• [WHAT IS NEEDED] Below are the entries; give again exactly the lines from the one mentioning "pink plate D3:D10 level 1 -> none" through the one mentioning "tan plate J9:J10", inclusive.

• [DATA SUPPLIED]
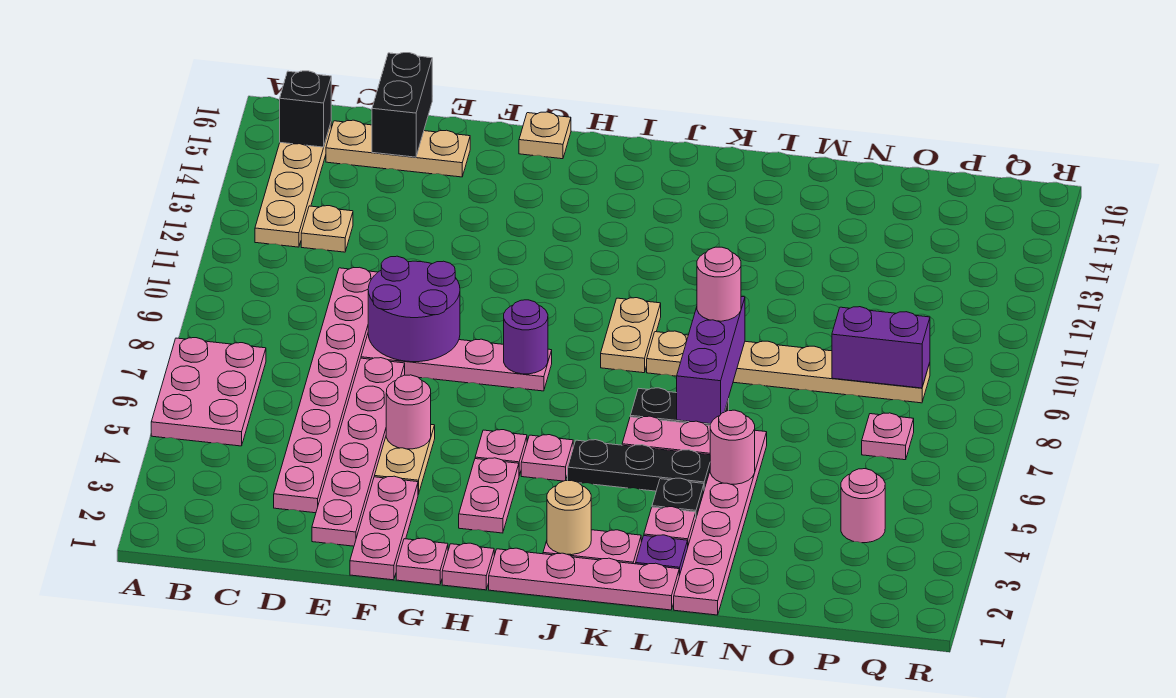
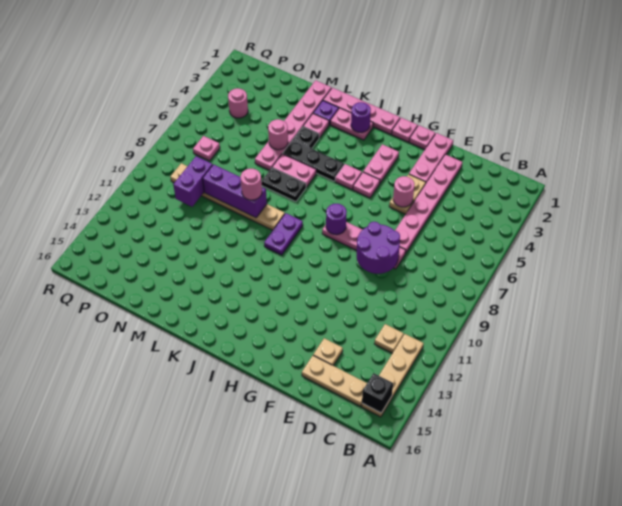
pink plate A5:B7 level 1 -> none
pink plate D3:D10 level 1 -> none
black brick D15:D16 level 2 -> none
tan plate G16 level 1 -> tan plate E14 level 1
tan round brick J2 level 2 -> purple round brick J2 level 2
tan plate J9:J10 level 1 -> purple plate J9:J10 level 1
purple brick L7:L9 level 2 -> purple brick L9:N9 level 2
purple brick O9:P9 level 2 -> purple brick O9:O10 level 2

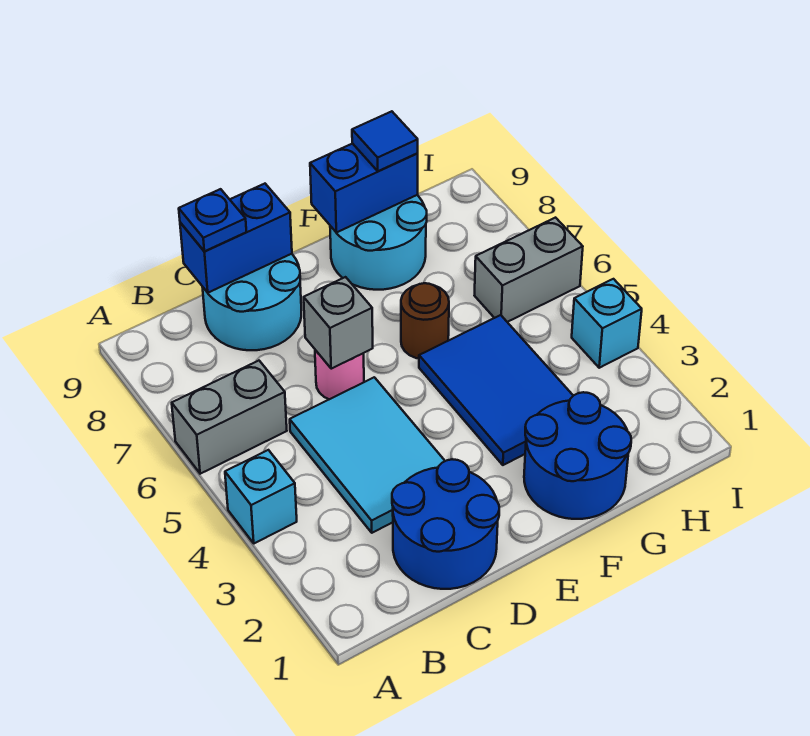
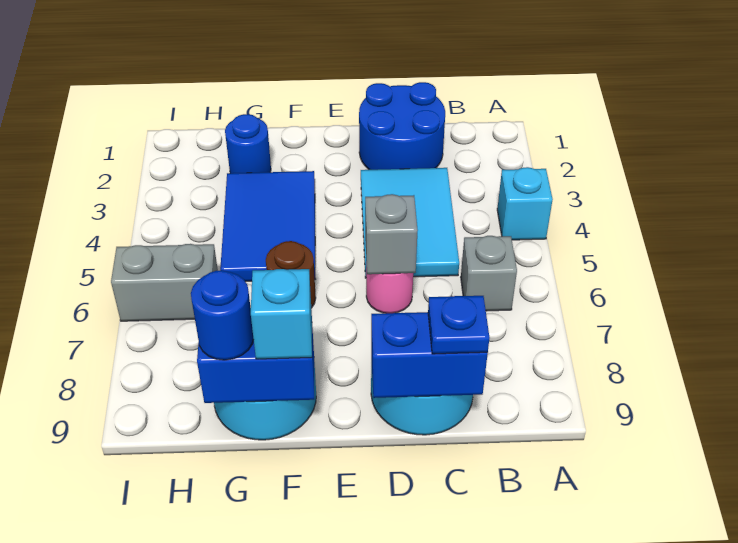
grey brick A6:B6 level 1 -> grey brick B6 level 1
blue round brick F1:G2 level 1 -> blue round brick G2 level 1
blue tile G9 level 3 -> blue round brick G9 level 3
cyan brick I4 level 1 -> cyan brick F9 level 3

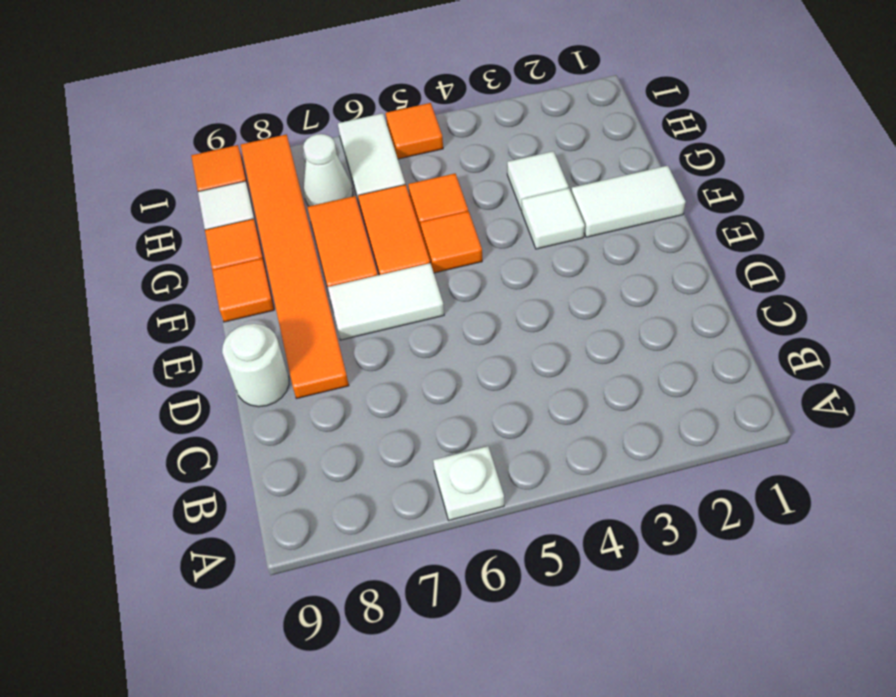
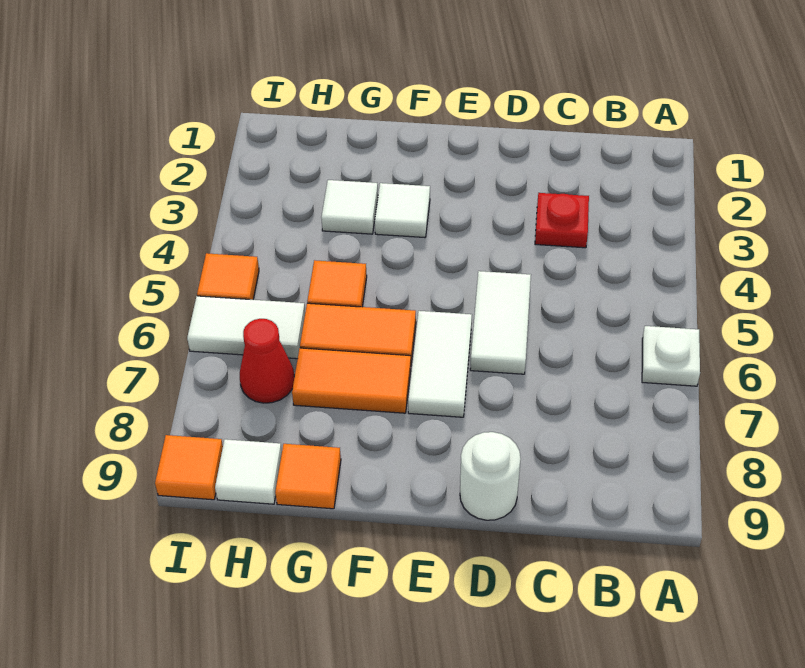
none -> red plate C3 level 1
orange tile D8:I8 level 1 -> none
white tile F1:F2 level 1 -> white tile D5:D6 level 1
orange tile F5 level 1 -> none
orange tile F9 level 1 -> none
white cone H7 level 1 -> red cone H7 level 1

• [WRITTEN RESPONSE]
pink plate D3:D10 level 1 -> none
black brick D15:D16 level 2 -> none
tan plate G16 level 1 -> tan plate E14 level 1
tan round brick J2 level 2 -> purple round brick J2 level 2
tan plate J9:J10 level 1 -> purple plate J9:J10 level 1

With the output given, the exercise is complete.